> [Data listing]
* * *
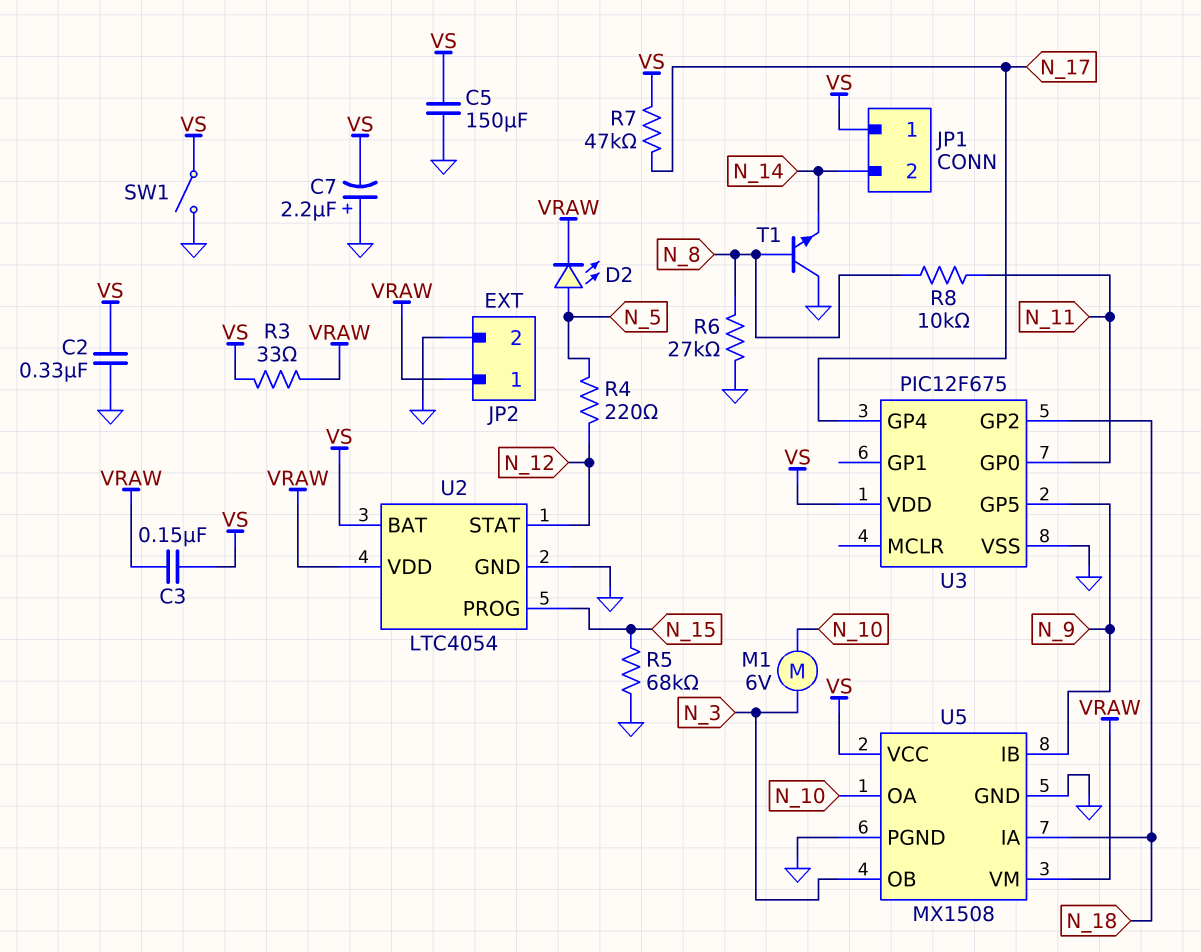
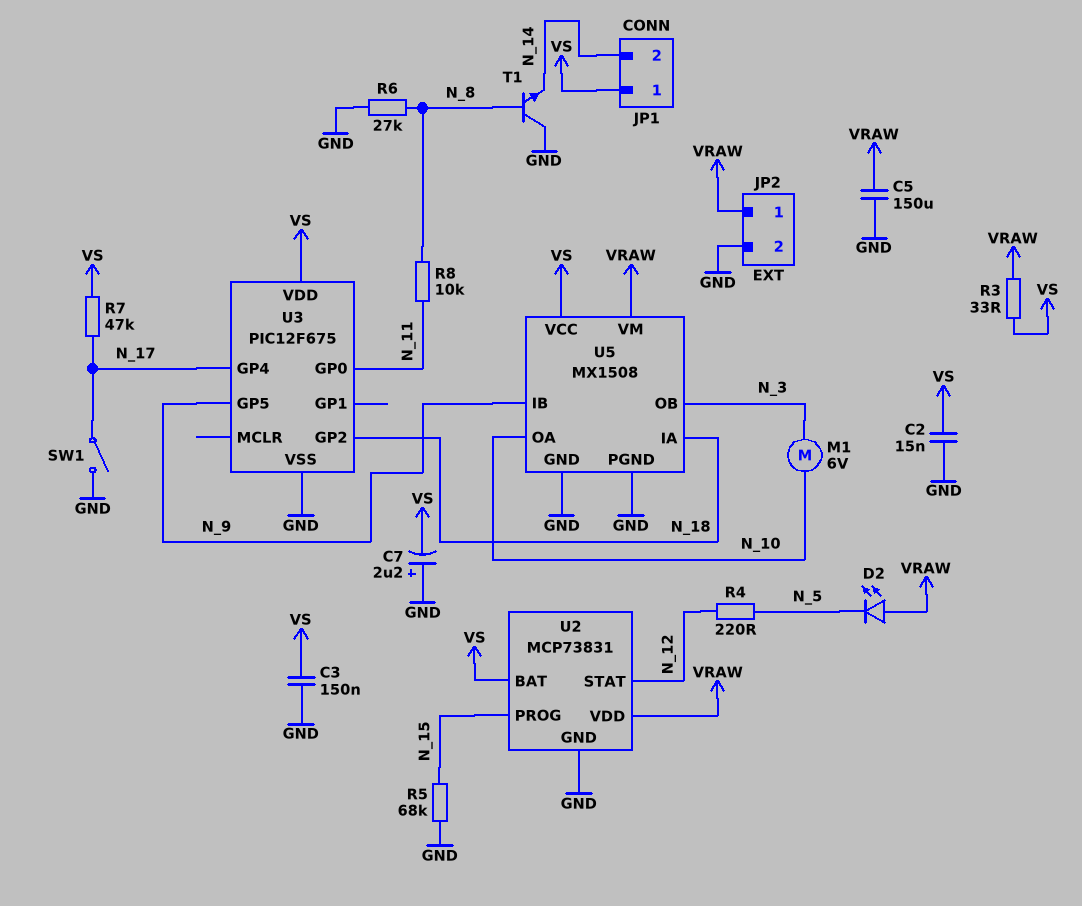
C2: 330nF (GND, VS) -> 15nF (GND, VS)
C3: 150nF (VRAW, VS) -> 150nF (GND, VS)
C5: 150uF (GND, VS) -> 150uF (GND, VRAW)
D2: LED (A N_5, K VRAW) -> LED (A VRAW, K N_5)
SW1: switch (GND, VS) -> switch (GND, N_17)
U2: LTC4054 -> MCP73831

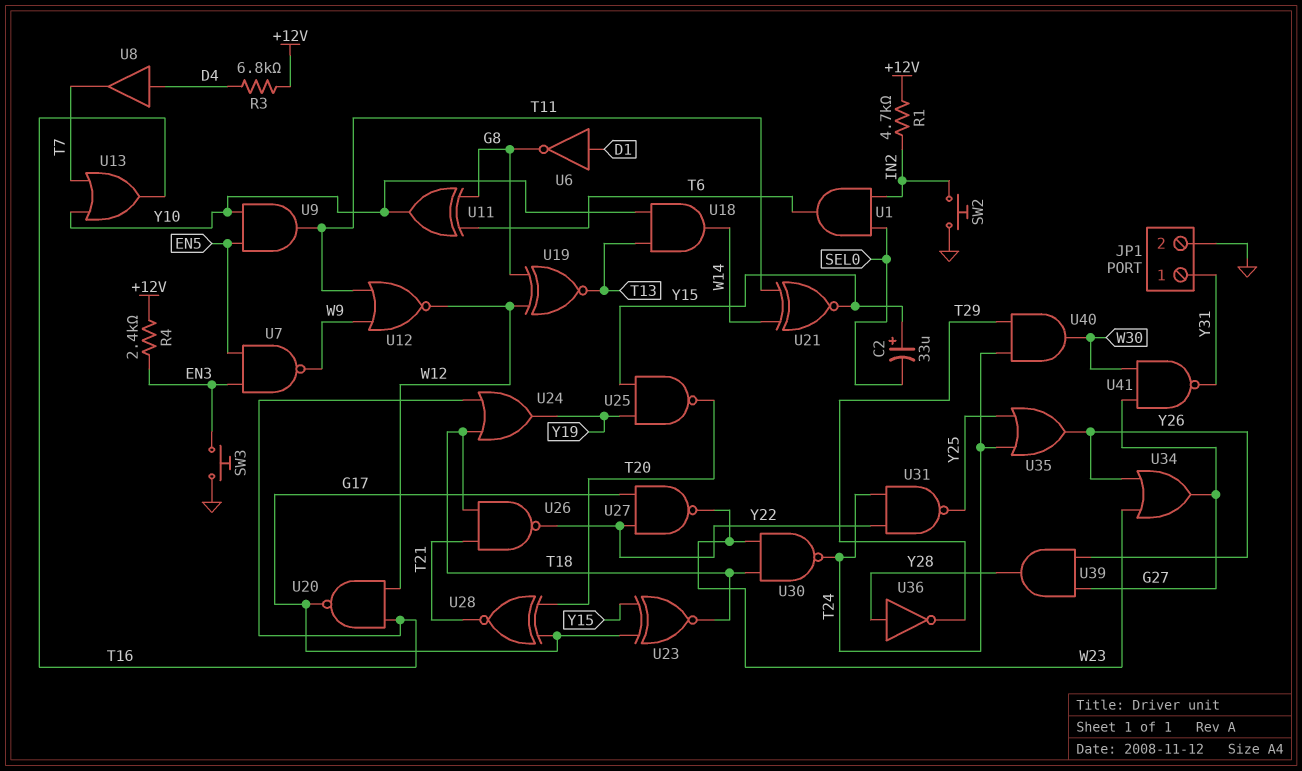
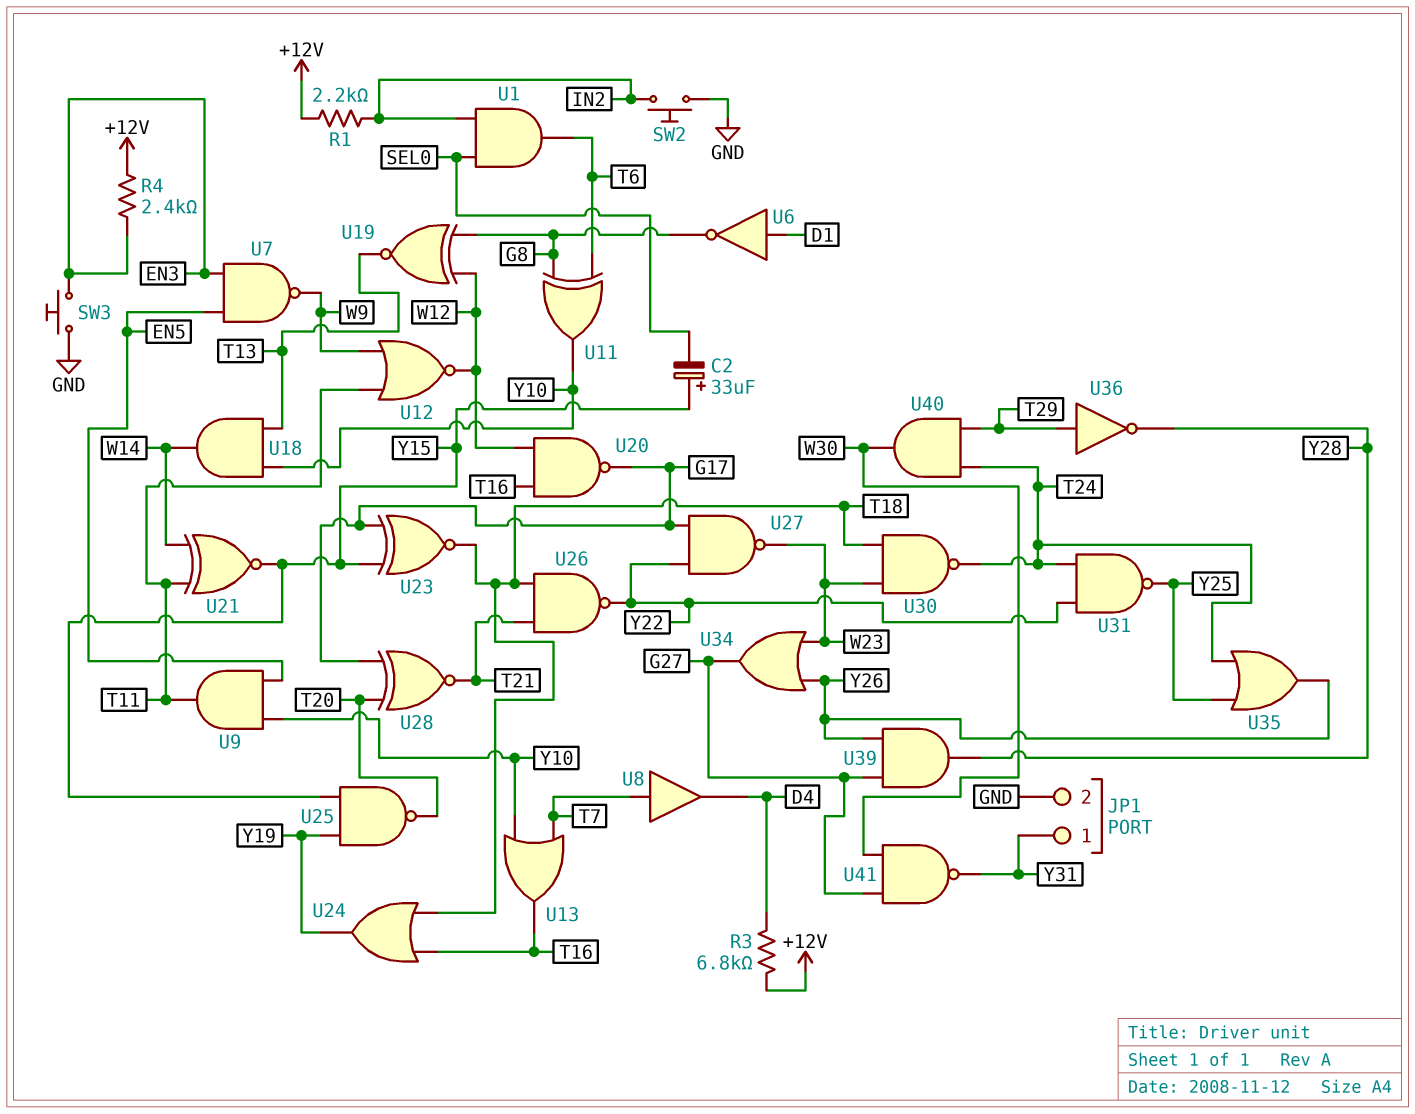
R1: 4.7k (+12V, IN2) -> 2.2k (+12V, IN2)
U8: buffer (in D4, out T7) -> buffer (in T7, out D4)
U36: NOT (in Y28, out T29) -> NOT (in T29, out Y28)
* * *
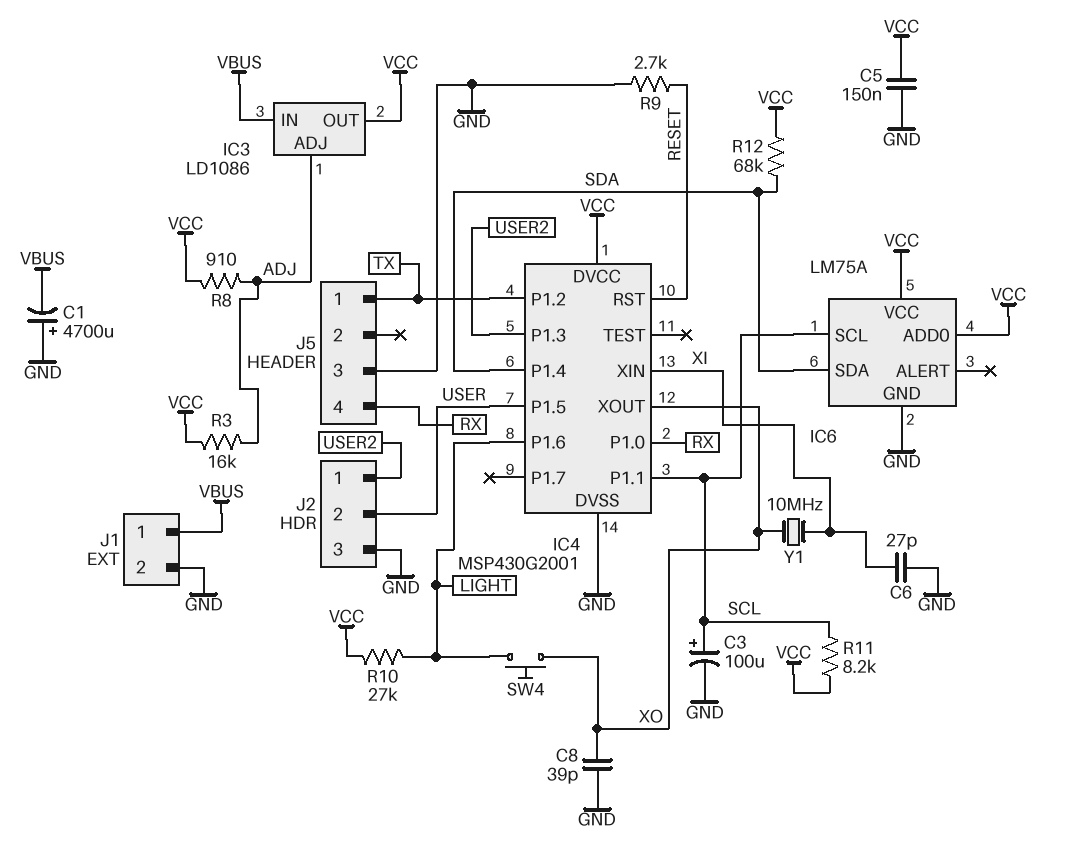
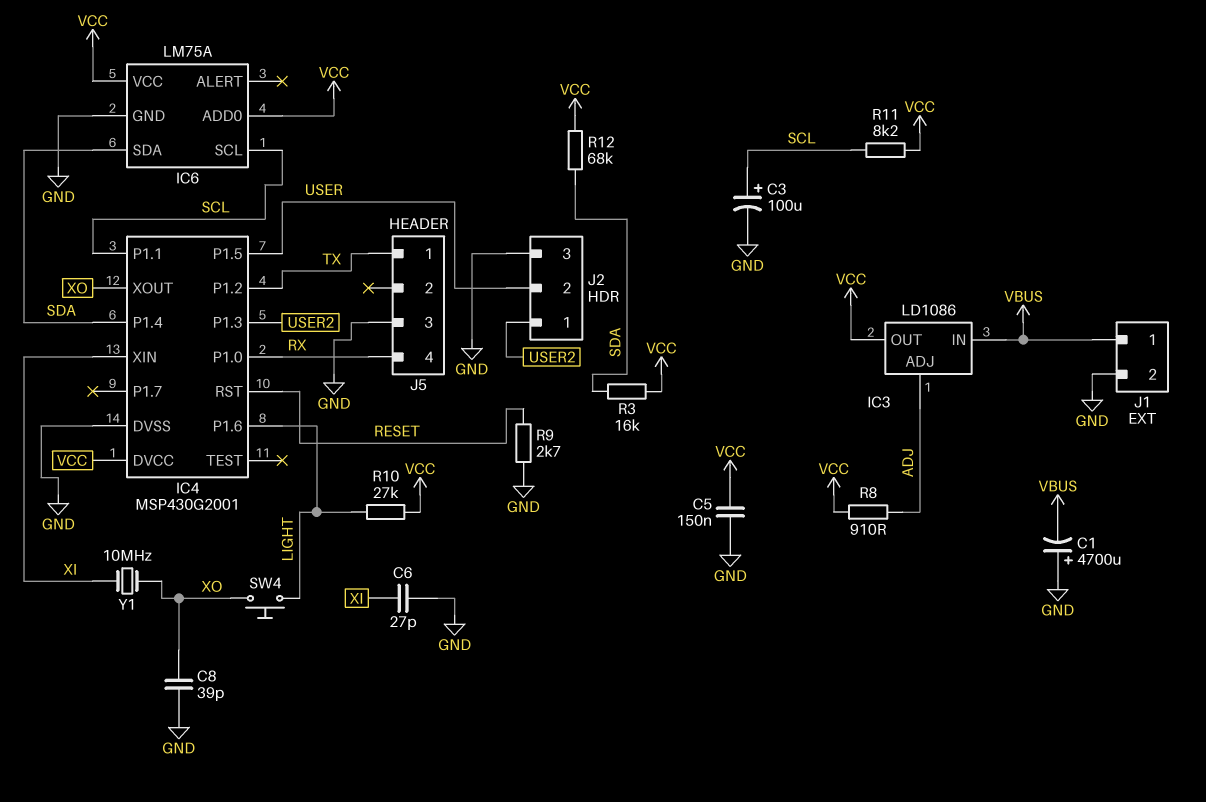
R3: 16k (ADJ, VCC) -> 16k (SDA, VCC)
* * *
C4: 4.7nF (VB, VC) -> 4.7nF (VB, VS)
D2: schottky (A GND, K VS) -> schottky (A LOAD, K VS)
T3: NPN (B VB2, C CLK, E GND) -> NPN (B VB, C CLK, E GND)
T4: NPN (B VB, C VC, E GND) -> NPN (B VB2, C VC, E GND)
* * *
> [Action item] Copy every line from the material in which the word "VRAW" can be found.

> [Exercise answer]
C3: 150nF (VRAW, VS) -> 150nF (GND, VS)
C5: 150uF (GND, VS) -> 150uF (GND, VRAW)
D2: LED (A N_5, K VRAW) -> LED (A VRAW, K N_5)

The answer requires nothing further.